### Multi-step shape changes
○ ○ ○ ○ ○

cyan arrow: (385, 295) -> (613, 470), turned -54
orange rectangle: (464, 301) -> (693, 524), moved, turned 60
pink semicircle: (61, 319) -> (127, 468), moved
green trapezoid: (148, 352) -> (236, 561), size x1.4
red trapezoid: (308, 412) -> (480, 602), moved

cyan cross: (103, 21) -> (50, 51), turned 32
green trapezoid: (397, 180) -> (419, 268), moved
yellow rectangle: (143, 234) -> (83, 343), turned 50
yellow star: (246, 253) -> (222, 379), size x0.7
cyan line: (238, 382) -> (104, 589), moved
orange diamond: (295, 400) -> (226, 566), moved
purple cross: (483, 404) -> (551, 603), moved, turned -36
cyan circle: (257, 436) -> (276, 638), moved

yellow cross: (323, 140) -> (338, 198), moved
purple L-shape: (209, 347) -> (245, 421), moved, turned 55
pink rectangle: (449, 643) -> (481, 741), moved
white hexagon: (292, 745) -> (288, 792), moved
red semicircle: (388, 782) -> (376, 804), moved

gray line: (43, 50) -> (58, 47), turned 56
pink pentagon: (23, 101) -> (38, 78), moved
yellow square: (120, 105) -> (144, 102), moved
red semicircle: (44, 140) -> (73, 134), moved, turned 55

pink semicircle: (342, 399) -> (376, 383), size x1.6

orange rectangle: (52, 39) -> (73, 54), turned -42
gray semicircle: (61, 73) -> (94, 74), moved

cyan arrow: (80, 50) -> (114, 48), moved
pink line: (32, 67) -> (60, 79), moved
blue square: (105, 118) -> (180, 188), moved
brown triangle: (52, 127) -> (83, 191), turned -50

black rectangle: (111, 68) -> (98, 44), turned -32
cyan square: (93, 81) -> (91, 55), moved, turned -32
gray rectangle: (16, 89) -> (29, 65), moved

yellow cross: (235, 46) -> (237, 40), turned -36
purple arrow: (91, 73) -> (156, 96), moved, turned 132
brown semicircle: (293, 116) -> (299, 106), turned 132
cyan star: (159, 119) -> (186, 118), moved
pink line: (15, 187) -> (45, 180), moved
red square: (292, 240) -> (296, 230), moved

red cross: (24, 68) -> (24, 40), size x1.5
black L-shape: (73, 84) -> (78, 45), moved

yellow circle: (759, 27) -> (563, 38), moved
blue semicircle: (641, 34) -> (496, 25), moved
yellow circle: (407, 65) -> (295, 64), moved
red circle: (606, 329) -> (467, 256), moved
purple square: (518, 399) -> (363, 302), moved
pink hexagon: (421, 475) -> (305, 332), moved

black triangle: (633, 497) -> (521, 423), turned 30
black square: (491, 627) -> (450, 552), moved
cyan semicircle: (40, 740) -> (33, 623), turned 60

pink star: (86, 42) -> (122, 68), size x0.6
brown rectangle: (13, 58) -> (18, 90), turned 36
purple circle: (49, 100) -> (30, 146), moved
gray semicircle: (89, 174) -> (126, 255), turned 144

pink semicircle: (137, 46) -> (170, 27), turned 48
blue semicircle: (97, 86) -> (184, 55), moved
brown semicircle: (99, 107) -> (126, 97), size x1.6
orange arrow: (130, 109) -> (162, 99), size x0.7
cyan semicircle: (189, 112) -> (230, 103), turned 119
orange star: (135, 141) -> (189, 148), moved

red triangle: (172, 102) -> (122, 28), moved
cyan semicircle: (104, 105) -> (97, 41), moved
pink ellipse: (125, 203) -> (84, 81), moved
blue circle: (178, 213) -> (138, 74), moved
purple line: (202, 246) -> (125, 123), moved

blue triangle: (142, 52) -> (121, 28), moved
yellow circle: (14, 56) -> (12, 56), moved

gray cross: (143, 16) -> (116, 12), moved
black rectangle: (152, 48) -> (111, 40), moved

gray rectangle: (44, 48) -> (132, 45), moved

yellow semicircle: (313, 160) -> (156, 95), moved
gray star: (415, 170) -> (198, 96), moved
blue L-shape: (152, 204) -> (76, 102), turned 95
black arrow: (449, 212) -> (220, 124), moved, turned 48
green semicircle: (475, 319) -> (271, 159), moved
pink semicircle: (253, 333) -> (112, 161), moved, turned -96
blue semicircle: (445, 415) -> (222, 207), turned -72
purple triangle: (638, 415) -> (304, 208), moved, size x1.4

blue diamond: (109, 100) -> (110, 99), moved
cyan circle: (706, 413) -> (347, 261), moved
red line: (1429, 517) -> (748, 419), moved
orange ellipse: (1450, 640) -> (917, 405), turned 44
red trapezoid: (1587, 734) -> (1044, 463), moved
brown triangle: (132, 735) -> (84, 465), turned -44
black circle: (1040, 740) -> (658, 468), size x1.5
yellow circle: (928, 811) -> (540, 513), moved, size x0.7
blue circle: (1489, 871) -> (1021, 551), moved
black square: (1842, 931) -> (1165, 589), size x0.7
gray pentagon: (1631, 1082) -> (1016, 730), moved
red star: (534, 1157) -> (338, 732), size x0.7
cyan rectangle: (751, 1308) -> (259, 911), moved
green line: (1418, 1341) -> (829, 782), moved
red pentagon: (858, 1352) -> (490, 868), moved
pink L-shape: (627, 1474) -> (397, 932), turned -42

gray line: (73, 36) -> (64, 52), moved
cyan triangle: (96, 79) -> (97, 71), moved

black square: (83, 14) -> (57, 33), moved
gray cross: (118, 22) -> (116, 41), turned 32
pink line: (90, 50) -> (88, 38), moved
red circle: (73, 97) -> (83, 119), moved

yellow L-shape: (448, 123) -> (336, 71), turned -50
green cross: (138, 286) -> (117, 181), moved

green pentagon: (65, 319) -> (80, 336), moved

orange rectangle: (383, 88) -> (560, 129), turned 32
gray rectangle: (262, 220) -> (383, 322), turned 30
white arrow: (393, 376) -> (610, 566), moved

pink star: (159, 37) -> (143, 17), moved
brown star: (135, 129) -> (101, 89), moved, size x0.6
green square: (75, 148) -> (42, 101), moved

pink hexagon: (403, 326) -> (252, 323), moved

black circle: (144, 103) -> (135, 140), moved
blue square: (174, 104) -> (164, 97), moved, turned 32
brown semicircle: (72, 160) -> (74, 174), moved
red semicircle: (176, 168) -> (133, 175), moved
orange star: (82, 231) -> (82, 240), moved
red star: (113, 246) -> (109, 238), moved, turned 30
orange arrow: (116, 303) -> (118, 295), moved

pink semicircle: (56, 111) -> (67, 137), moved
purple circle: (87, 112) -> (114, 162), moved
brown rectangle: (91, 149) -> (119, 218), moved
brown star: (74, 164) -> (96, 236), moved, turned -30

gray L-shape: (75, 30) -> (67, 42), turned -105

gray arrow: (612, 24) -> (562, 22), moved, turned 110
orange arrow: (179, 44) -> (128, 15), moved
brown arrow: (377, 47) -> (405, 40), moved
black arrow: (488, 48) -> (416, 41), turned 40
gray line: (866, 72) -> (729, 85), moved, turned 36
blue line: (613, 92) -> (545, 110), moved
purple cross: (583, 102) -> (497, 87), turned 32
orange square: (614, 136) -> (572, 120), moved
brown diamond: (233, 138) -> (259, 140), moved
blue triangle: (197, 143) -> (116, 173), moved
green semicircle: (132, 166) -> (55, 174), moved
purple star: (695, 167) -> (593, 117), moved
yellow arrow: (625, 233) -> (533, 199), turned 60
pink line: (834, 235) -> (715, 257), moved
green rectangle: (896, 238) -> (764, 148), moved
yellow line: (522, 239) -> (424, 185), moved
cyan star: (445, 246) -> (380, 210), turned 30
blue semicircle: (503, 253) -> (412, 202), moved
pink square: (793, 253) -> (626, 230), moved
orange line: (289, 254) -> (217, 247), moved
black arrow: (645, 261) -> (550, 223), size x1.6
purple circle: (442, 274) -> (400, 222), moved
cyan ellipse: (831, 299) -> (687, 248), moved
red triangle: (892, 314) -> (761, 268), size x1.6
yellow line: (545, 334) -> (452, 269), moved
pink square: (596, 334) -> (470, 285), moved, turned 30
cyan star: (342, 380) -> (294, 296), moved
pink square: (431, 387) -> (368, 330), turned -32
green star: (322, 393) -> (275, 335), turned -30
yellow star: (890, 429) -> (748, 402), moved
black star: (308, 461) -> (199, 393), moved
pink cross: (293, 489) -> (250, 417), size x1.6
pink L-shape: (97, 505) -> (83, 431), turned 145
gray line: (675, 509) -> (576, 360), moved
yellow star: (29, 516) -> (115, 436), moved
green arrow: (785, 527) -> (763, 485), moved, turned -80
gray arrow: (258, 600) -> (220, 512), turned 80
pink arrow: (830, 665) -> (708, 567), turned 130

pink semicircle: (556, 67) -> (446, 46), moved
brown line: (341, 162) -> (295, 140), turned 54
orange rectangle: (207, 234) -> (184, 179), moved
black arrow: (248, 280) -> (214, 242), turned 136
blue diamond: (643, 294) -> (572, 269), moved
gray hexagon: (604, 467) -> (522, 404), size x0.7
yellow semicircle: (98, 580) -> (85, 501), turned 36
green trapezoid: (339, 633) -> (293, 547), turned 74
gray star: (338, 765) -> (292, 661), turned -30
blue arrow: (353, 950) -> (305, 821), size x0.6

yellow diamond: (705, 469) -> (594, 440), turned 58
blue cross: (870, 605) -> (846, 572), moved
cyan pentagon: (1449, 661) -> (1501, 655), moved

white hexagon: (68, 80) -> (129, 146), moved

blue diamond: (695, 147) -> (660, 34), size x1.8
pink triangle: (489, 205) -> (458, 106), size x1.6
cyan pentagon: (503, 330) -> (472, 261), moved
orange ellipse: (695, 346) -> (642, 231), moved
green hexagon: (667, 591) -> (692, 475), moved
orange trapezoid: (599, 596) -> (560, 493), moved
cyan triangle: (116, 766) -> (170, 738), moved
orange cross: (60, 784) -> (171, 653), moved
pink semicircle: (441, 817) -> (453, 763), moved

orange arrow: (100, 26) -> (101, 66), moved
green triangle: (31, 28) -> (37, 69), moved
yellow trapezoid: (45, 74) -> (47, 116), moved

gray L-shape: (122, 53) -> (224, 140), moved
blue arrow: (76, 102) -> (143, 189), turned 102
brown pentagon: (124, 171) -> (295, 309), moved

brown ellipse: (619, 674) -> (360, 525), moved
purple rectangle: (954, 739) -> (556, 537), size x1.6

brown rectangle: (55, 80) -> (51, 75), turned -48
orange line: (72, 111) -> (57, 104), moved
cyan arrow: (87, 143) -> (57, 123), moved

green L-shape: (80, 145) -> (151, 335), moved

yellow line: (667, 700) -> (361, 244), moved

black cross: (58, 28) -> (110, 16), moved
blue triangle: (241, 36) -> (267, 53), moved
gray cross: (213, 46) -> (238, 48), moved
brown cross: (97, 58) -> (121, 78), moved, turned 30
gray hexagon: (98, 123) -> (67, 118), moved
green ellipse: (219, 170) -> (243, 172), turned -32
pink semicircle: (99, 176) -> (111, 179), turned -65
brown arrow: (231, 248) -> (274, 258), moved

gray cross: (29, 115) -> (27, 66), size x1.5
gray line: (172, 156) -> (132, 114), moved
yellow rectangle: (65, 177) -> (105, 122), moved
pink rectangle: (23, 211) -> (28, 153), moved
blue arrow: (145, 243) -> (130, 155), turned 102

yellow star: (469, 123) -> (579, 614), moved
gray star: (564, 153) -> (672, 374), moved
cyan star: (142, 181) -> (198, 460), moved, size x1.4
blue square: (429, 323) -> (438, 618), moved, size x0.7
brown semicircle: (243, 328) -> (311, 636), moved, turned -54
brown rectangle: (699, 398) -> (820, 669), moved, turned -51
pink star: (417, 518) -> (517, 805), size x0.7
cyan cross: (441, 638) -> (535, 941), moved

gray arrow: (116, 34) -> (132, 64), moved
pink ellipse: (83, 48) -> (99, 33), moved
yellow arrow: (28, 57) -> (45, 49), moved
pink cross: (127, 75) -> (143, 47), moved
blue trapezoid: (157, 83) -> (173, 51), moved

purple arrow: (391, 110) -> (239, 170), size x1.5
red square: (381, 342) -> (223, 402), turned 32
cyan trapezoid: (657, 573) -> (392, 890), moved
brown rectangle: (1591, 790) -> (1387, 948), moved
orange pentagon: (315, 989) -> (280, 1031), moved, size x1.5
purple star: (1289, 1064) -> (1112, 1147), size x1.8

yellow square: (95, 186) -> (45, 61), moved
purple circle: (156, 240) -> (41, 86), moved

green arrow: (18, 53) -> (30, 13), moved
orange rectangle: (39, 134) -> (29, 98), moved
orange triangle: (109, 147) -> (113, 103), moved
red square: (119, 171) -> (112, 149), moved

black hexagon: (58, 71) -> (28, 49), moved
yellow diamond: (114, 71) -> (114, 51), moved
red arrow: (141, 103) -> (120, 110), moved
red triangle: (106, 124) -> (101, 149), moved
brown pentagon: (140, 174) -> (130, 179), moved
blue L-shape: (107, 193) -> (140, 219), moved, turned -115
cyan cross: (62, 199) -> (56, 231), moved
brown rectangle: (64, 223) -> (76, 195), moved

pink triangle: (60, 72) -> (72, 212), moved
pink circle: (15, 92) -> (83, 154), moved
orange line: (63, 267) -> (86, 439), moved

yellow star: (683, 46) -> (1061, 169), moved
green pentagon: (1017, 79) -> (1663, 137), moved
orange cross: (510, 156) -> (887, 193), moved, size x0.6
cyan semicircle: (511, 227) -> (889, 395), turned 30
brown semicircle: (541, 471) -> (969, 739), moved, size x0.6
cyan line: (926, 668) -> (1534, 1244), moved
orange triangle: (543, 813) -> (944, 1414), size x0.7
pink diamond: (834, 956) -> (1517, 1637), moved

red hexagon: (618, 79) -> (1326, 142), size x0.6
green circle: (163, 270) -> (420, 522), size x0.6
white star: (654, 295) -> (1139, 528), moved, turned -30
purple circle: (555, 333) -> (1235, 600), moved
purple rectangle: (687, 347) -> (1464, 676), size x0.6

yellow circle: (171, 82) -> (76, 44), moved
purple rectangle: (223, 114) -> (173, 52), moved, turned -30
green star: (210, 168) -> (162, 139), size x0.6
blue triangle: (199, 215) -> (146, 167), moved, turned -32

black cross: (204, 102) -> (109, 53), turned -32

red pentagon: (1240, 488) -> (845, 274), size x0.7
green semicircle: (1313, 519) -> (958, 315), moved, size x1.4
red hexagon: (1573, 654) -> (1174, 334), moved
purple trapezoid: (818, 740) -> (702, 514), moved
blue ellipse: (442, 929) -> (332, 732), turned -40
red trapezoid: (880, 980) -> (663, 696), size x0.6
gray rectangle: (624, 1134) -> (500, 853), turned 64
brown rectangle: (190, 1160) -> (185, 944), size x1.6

○ ○ ○ ○ ○

### TASK PROMPT
Above are the records; from them, give again exactly the lines from the one containing "pink line: (15, 187) -> (45, 180), moved" to the one containing "yellow circle: (759, 27) -> (563, 38), moved", both lines included, and nothing more.

### SOLUTION TO THIS TASK
pink line: (15, 187) -> (45, 180), moved
red square: (292, 240) -> (296, 230), moved

red cross: (24, 68) -> (24, 40), size x1.5
black L-shape: (73, 84) -> (78, 45), moved

yellow circle: (759, 27) -> (563, 38), moved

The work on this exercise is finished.